**DIRECTIONS**: Could you show each line of the records that contains the word "none"?

(Difference listings)
........

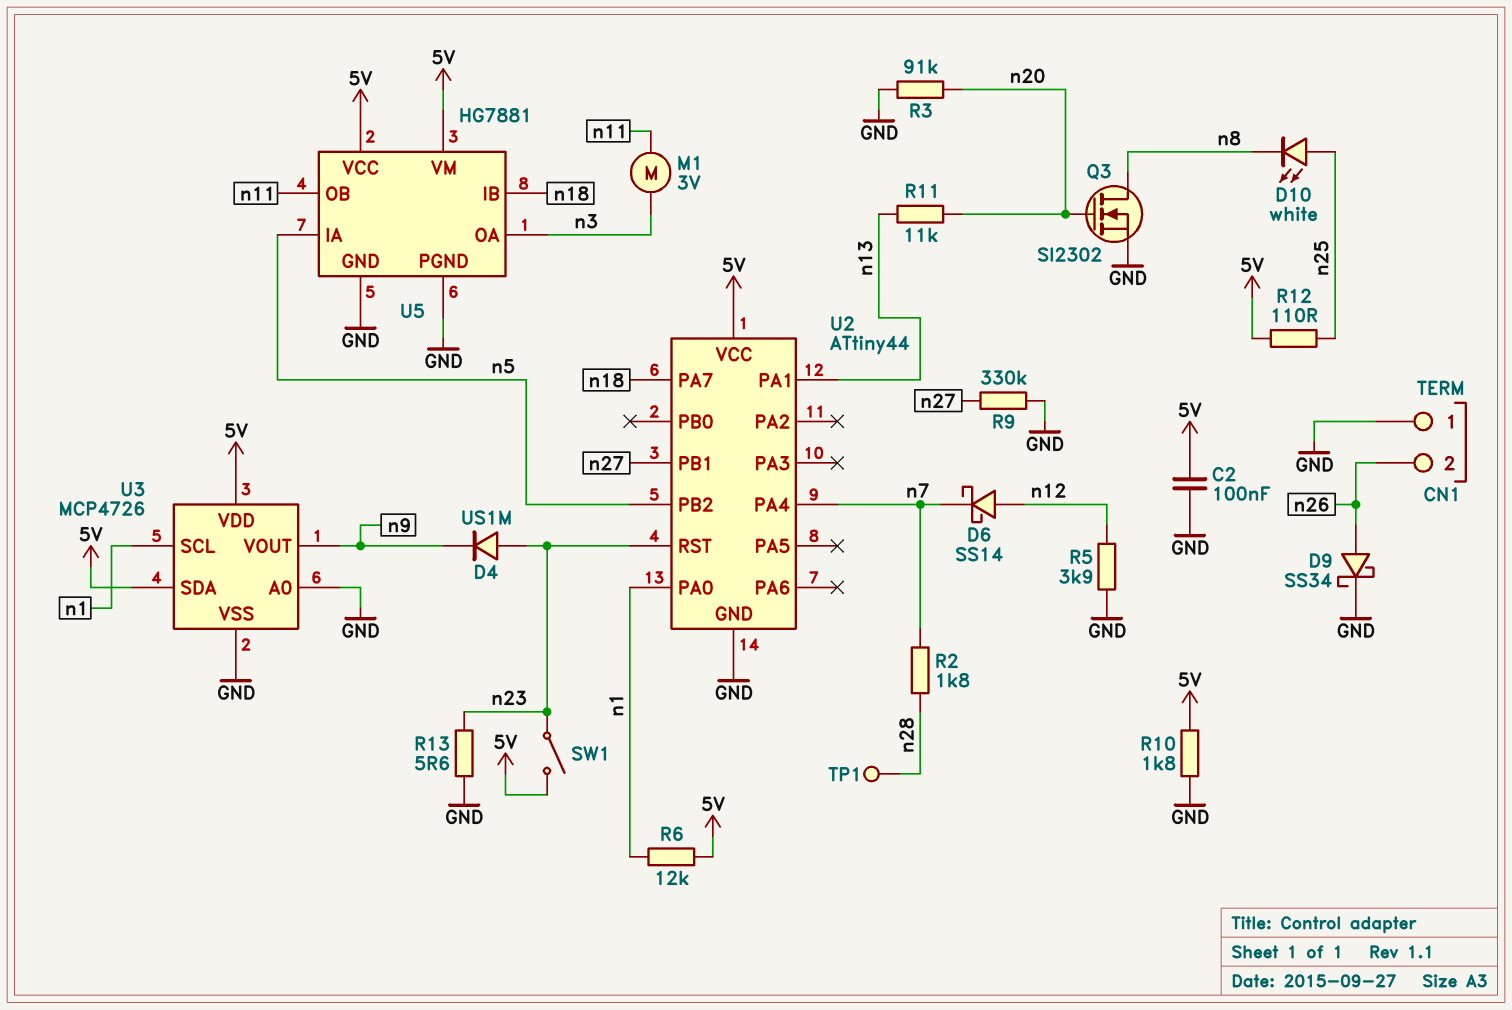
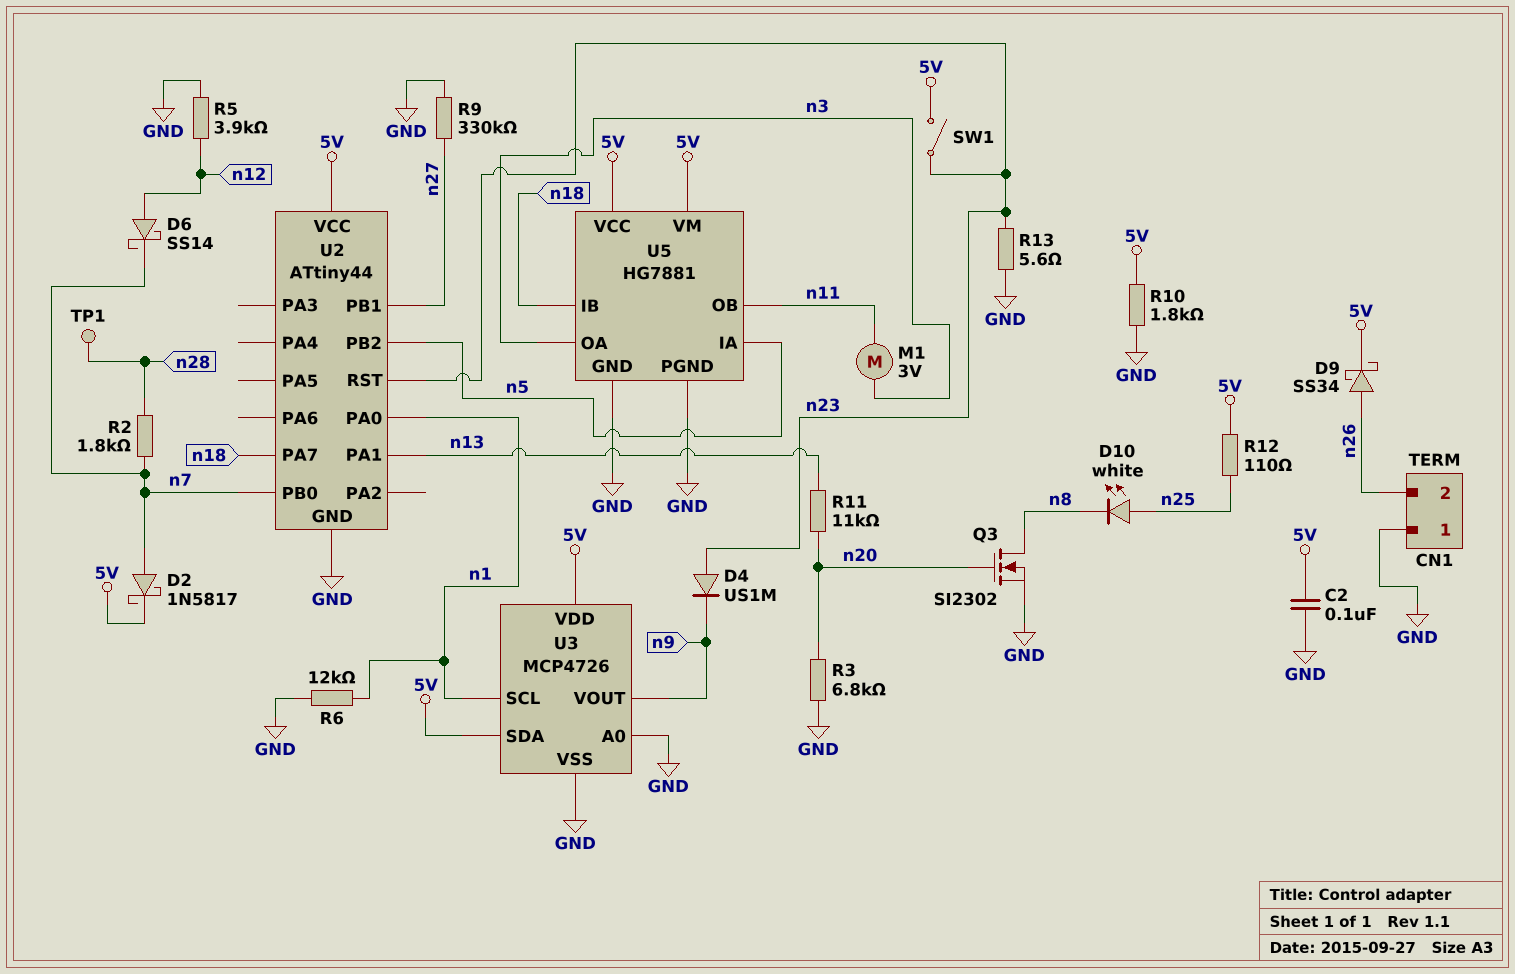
D2: none -> schottky 1N5817 (A n7, K 5V)
D9: schottky SS34 (A n26, K GND) -> schottky SS34 (A n26, K 5V)
R3: 91k (GND, n20) -> 6.8k (GND, n20)
R6: 12k (5V, n1) -> 12k (GND, n1)
U2 pin PA4: n7 -> none
U2 pin PB0: none -> n7

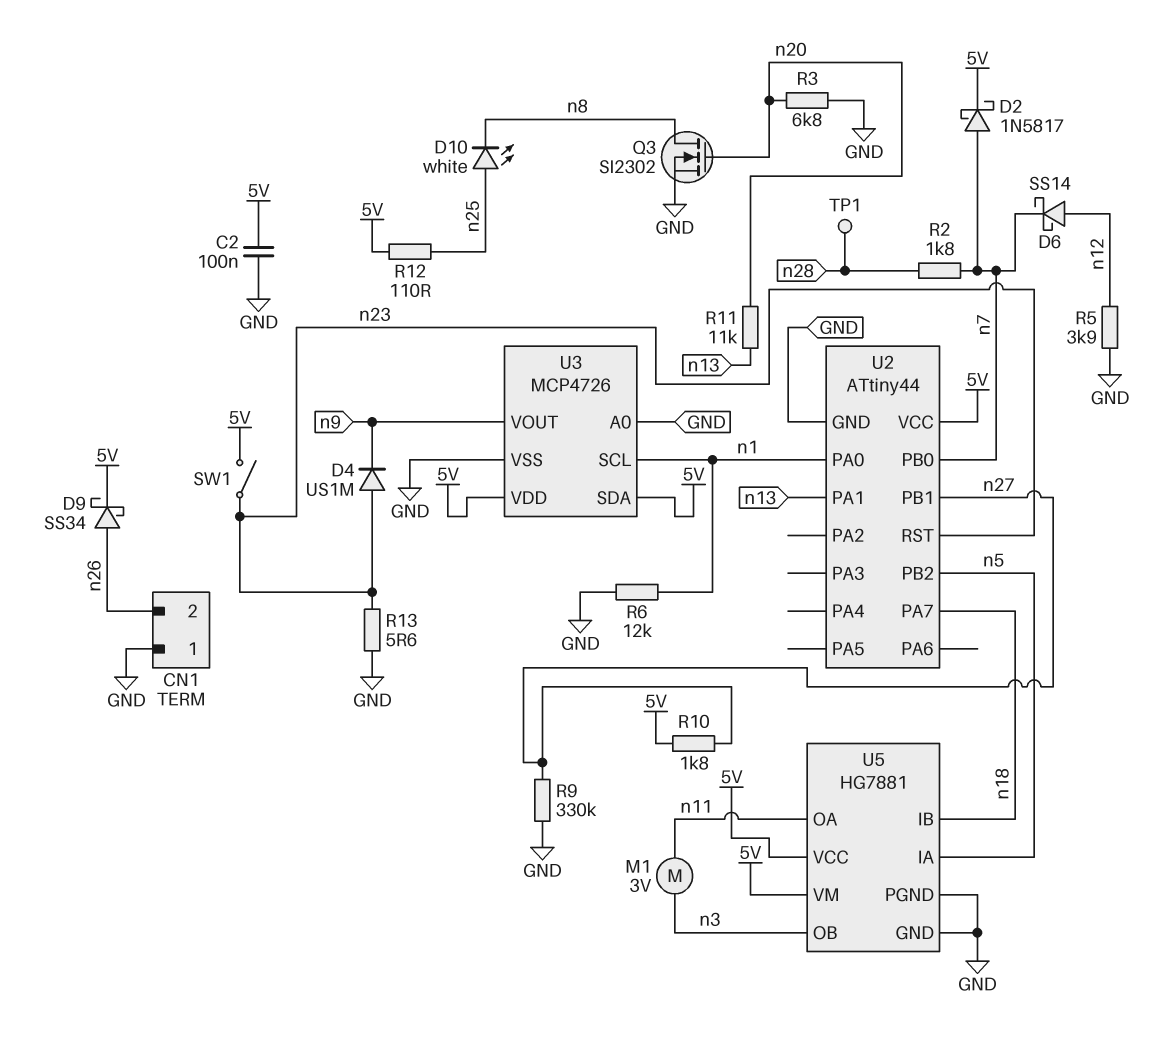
R10: 1.8k (5V, GND) -> 1.8k (5V, n27)
U5 pin OA: n3 -> n11
U5 pin OB: n11 -> n3

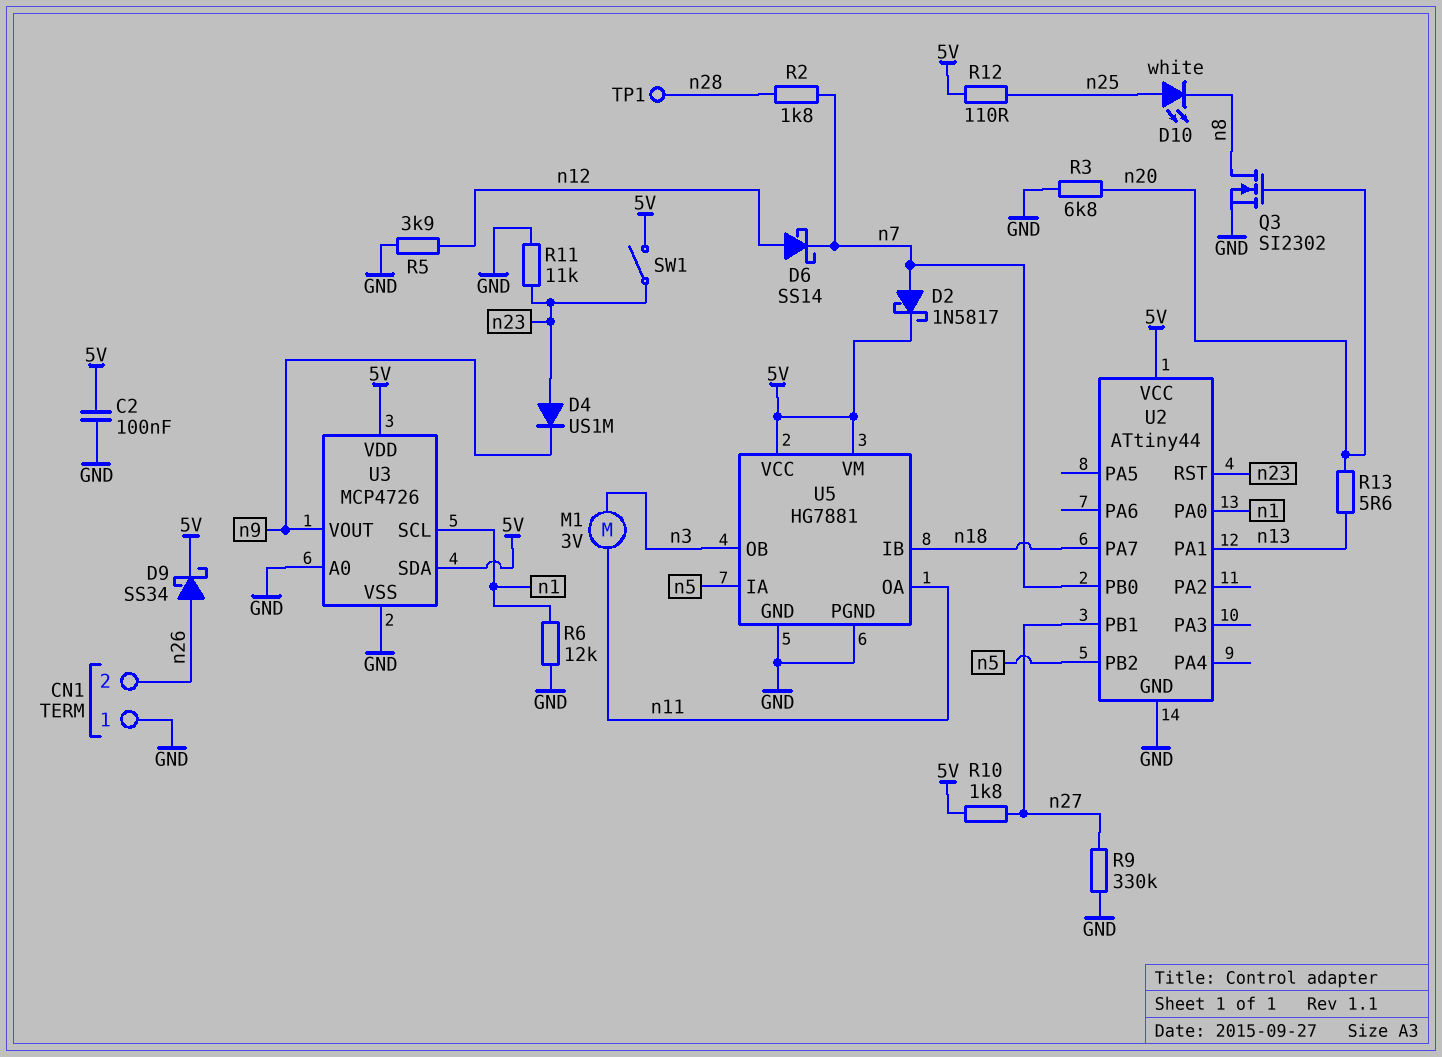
R11: 11k (n13, n20) -> 11k (GND, n23)
R13: 5.6 (GND, n23) -> 5.6 (n13, n20)

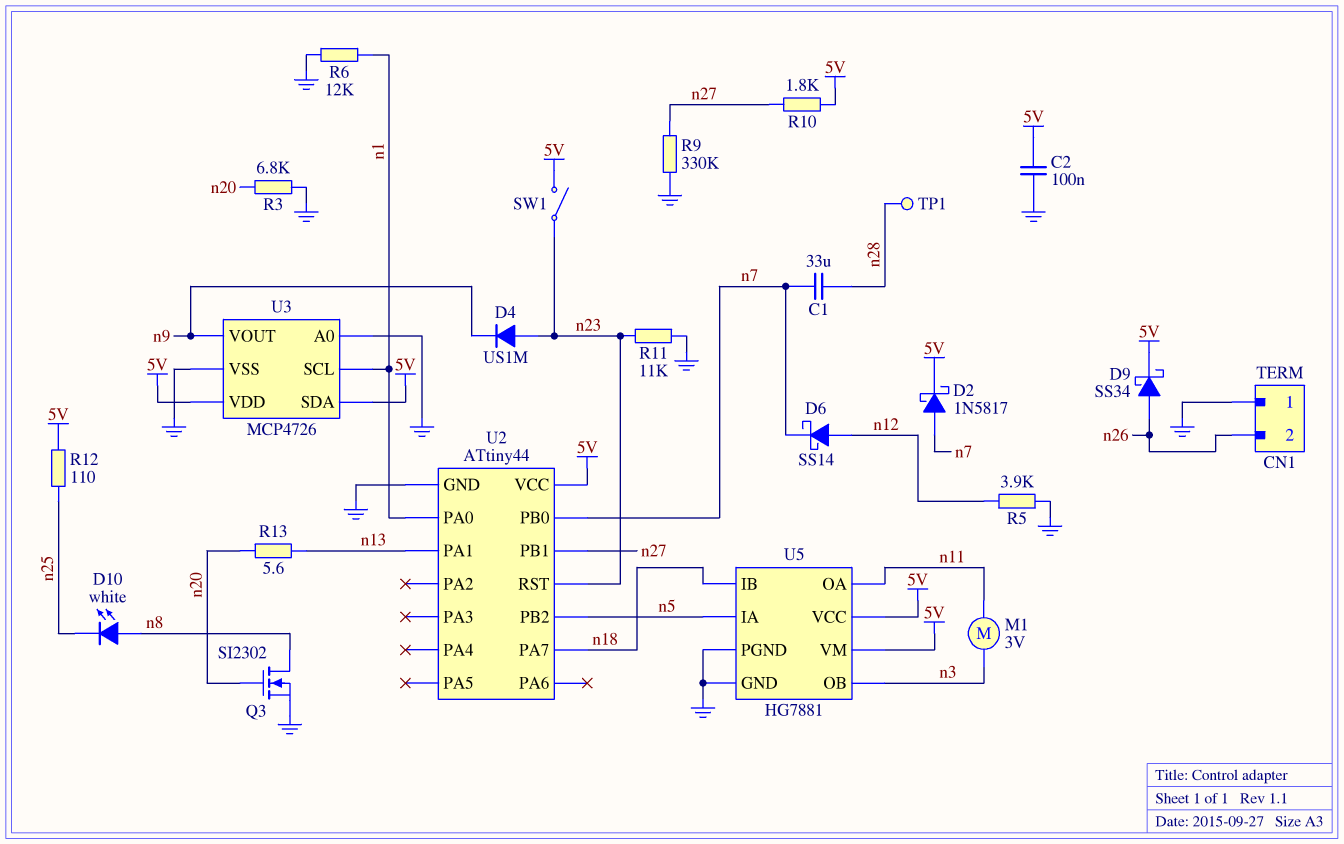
C1: none -> 33uF (n7, n28)
D10: LED white (A n25, K n8) -> LED white (A n8, K n25)
R2: 1.8k (n7, n28) -> none

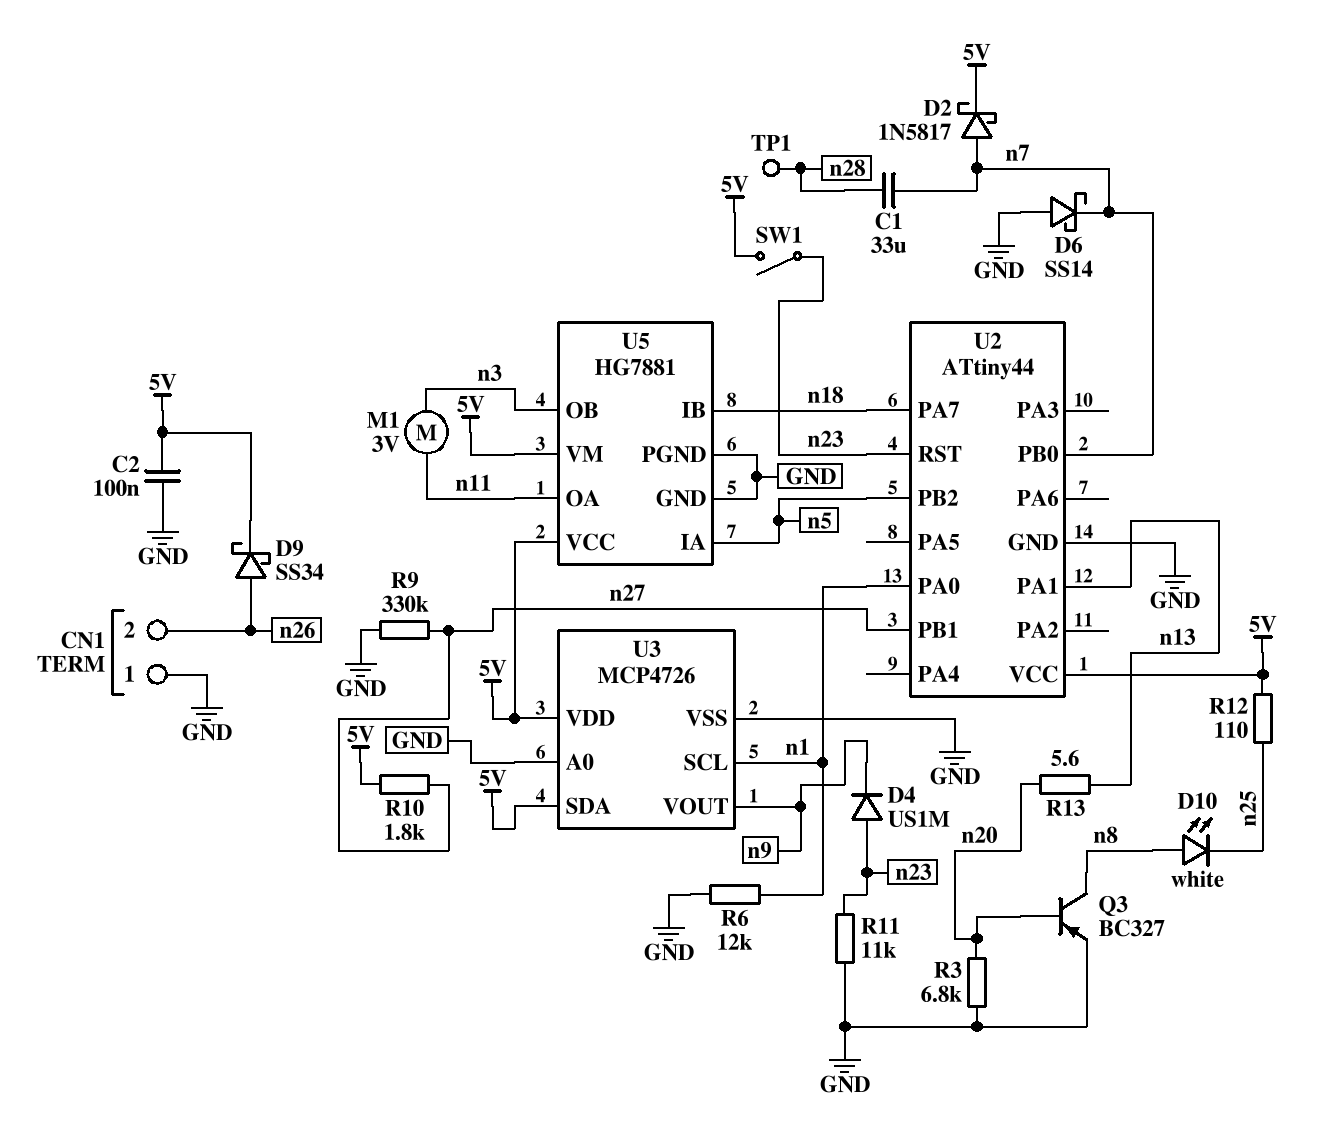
D6: schottky SS14 (A n12, K n7) -> schottky SS14 (A GND, K n7)
Q3: NMOS SI2302 (G n20, D n8, S GND) -> PNP BC327 (B n20, C n8, E GND)
R5: 3.9k (GND, n12) -> none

........

**FINAL ANSWER**:
D2: none -> schottky 1N5817 (A n7, K 5V)
U2 pin PA4: n7 -> none
U2 pin PB0: none -> n7
C1: none -> 33uF (n7, n28)
R2: 1.8k (n7, n28) -> none
R5: 3.9k (GND, n12) -> none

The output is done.